= WHAT TO PRODUCE =
Print nothing except the lines of the listing below from the line with "pink mushroom: 1 -> 3" to the line with "yellow mushroom: 7 -> 9", each exactly as written, both ends included.

= SOURCE DATA =
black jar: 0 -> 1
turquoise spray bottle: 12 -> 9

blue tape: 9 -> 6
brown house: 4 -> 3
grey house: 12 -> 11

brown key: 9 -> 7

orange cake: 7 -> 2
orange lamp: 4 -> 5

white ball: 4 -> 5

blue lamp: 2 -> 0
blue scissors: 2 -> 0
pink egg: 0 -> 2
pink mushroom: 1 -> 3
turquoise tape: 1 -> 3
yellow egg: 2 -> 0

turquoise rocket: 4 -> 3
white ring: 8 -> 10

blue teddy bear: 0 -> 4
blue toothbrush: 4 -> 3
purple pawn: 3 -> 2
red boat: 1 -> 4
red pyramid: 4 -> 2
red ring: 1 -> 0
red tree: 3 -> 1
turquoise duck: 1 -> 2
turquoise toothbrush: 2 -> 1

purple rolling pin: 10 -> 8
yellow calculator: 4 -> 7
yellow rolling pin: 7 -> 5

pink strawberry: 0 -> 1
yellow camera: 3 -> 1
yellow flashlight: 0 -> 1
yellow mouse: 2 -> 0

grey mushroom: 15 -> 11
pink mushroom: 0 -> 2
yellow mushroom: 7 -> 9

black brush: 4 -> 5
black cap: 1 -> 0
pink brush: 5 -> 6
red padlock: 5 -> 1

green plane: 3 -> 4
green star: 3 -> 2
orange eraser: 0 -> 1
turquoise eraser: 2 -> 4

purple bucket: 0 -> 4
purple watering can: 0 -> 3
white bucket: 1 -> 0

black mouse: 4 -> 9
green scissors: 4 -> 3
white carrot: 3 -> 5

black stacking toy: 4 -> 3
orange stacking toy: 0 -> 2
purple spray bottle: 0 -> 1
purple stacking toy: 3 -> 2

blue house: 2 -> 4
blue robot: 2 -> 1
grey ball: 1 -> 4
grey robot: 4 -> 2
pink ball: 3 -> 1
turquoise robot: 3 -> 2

= SOLUTION TO THE EXERCISE =
pink mushroom: 1 -> 3
turquoise tape: 1 -> 3
yellow egg: 2 -> 0

turquoise rocket: 4 -> 3
white ring: 8 -> 10

blue teddy bear: 0 -> 4
blue toothbrush: 4 -> 3
purple pawn: 3 -> 2
red boat: 1 -> 4
red pyramid: 4 -> 2
red ring: 1 -> 0
red tree: 3 -> 1
turquoise duck: 1 -> 2
turquoise toothbrush: 2 -> 1

purple rolling pin: 10 -> 8
yellow calculator: 4 -> 7
yellow rolling pin: 7 -> 5

pink strawberry: 0 -> 1
yellow camera: 3 -> 1
yellow flashlight: 0 -> 1
yellow mouse: 2 -> 0

grey mushroom: 15 -> 11
pink mushroom: 0 -> 2
yellow mushroom: 7 -> 9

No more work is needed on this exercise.